- **GIVEN DATA**
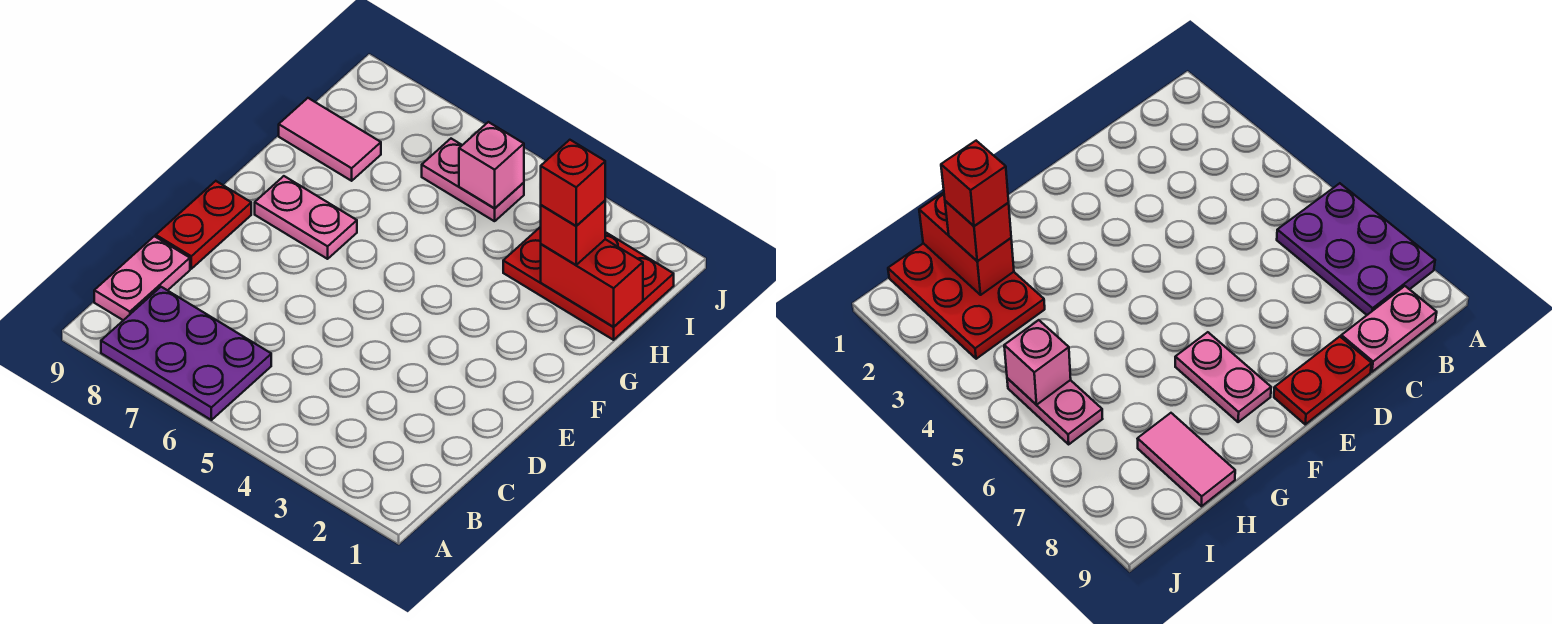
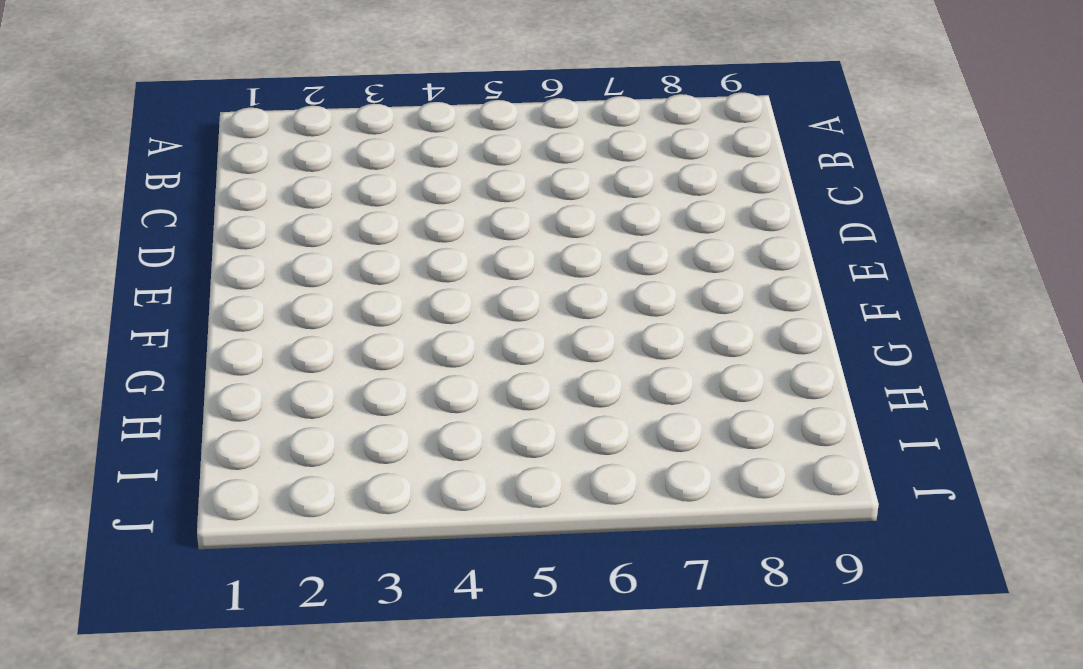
none -> purple plate A6:B8 level 1
none -> pink plate B9:C9 level 1

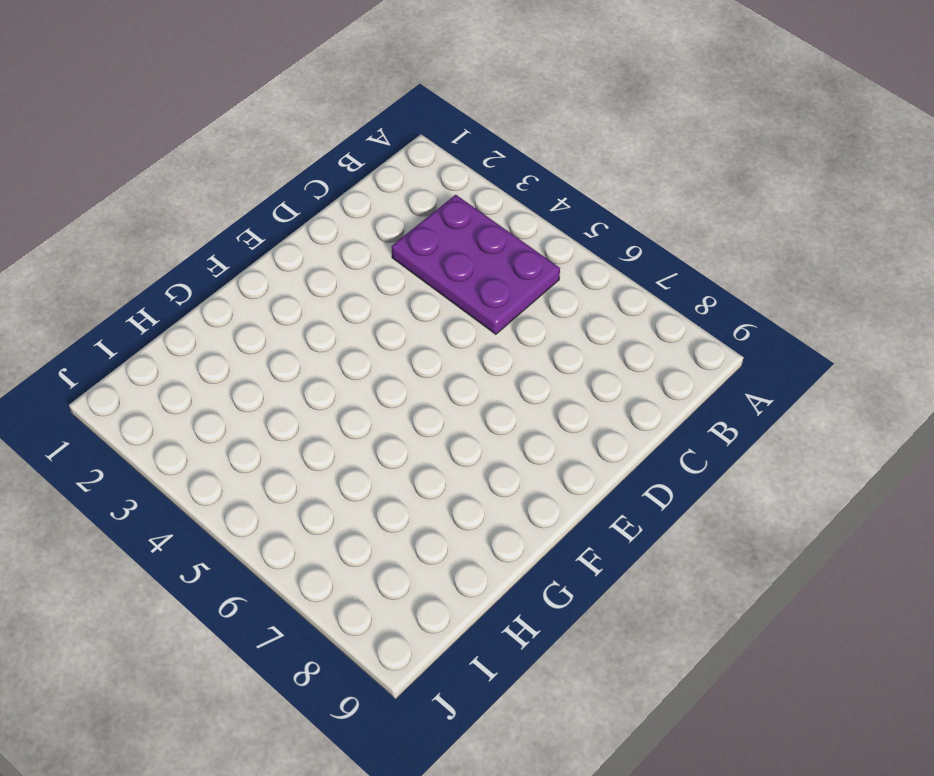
purple plate B3:C5 level 1 -> purple plate A6:B8 level 1
none -> pink plate B9:C9 level 1
none -> red plate D9:E9 level 1

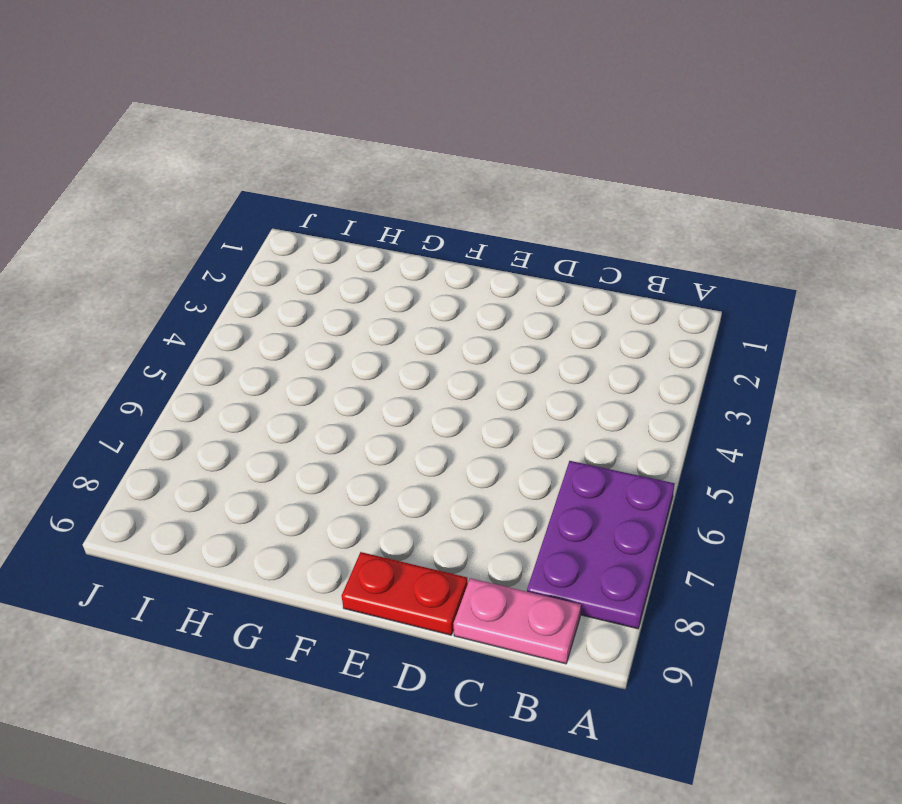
none -> pink plate F7:F8 level 1
none -> red plate H1:I3 level 1

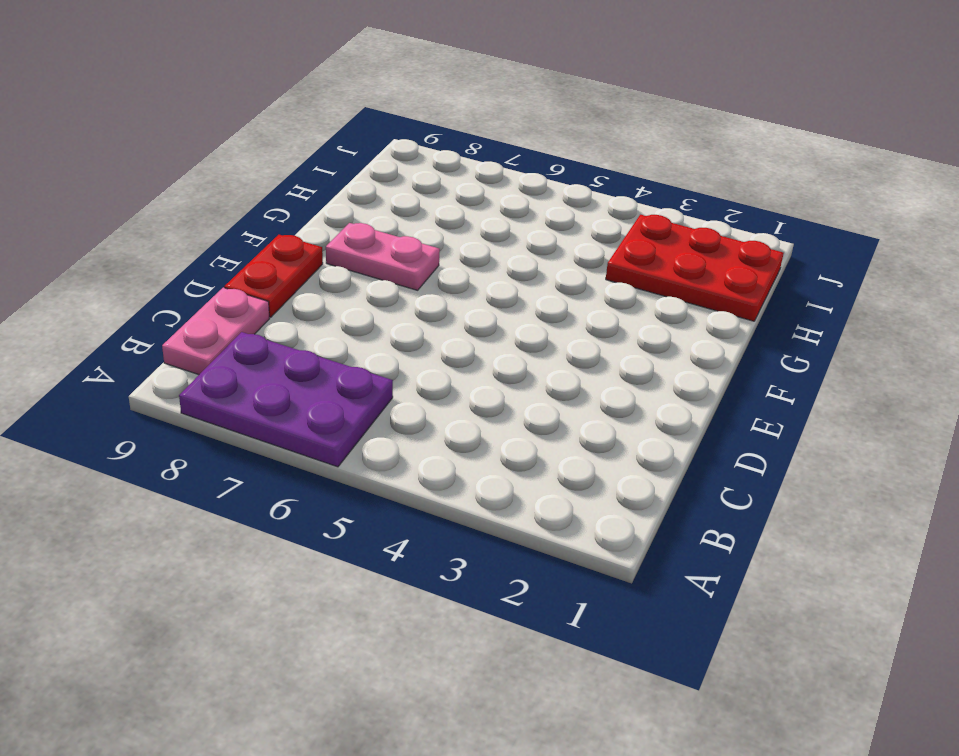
none -> pink tile H8:H9 level 1
none -> pink plate I5:I6 level 1

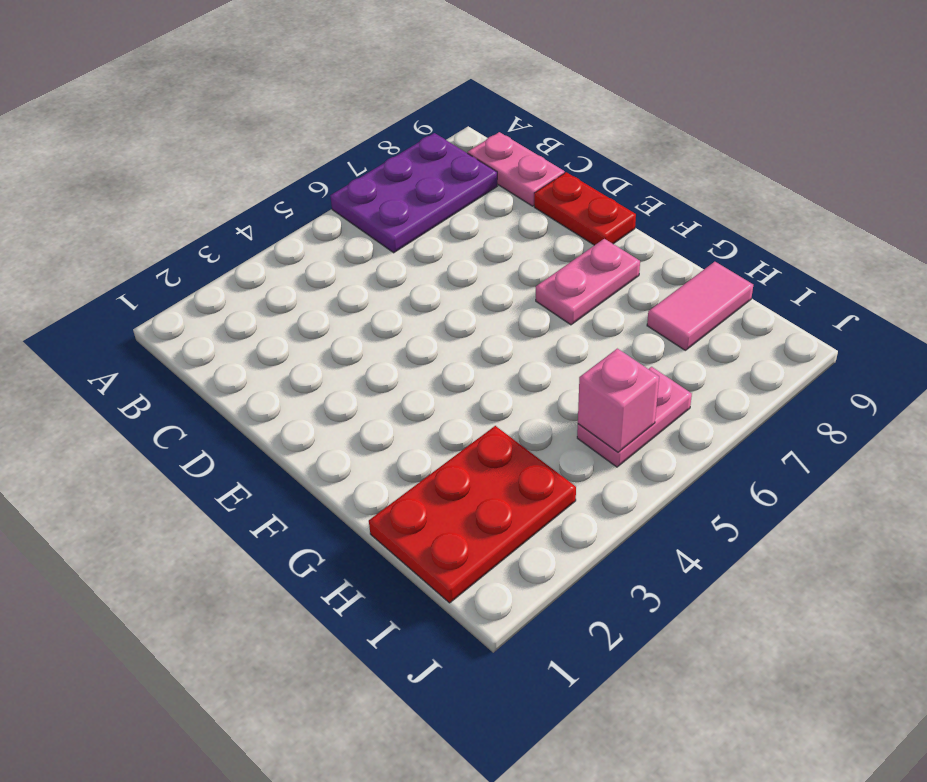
none -> red brick H1:H2 level 2
none -> red brick H2 level 3

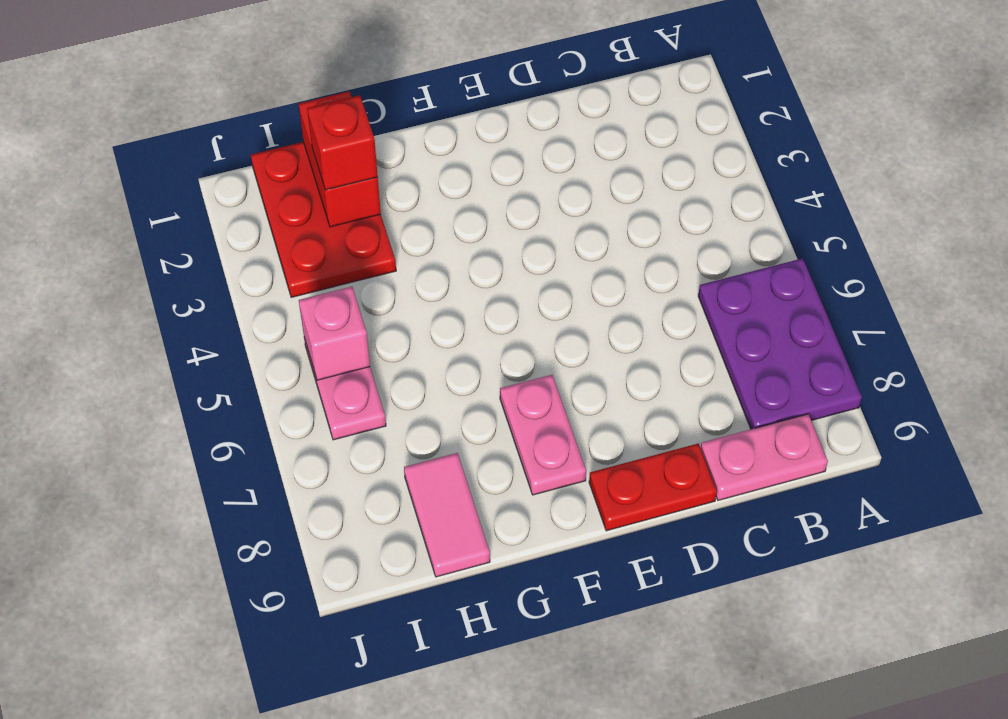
none -> red brick H2 level 4

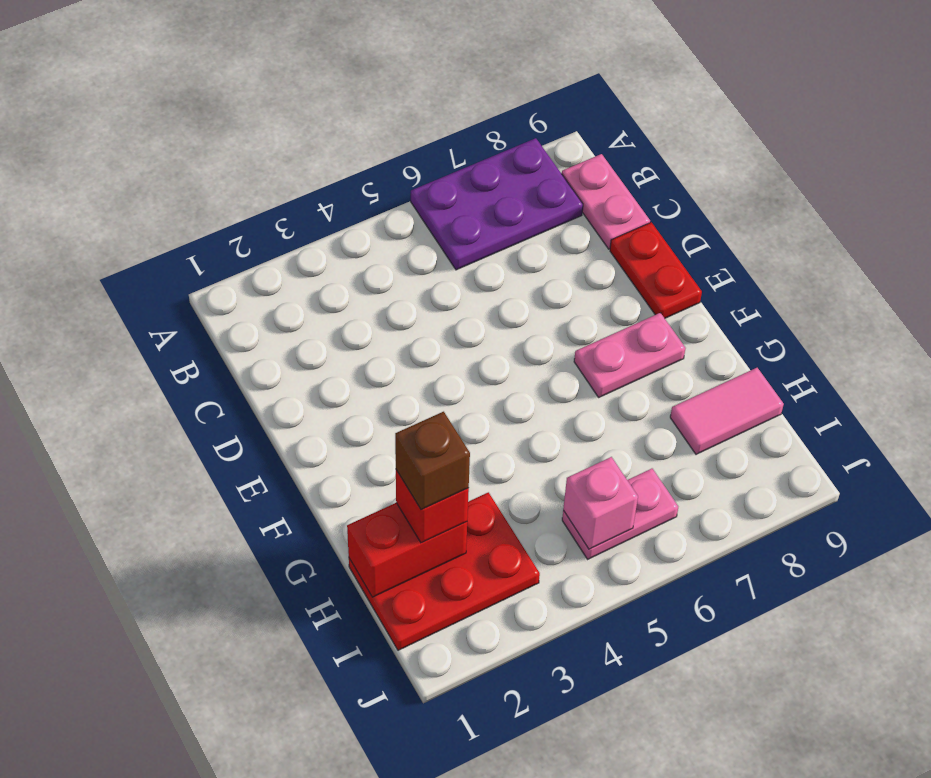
brown brick H2 level 4 -> red brick H2 level 4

- **TASK BRIEF**
A faithful copy of every record is required, with no pictures included.

- **THE ANSWER**
none -> purple plate A6:B8 level 1
none -> pink plate B9:C9 level 1

purple plate B3:C5 level 1 -> purple plate A6:B8 level 1
none -> pink plate B9:C9 level 1
none -> red plate D9:E9 level 1

none -> pink plate F7:F8 level 1
none -> red plate H1:I3 level 1

none -> pink tile H8:H9 level 1
none -> pink plate I5:I6 level 1

none -> red brick H1:H2 level 2
none -> red brick H2 level 3

none -> red brick H2 level 4

brown brick H2 level 4 -> red brick H2 level 4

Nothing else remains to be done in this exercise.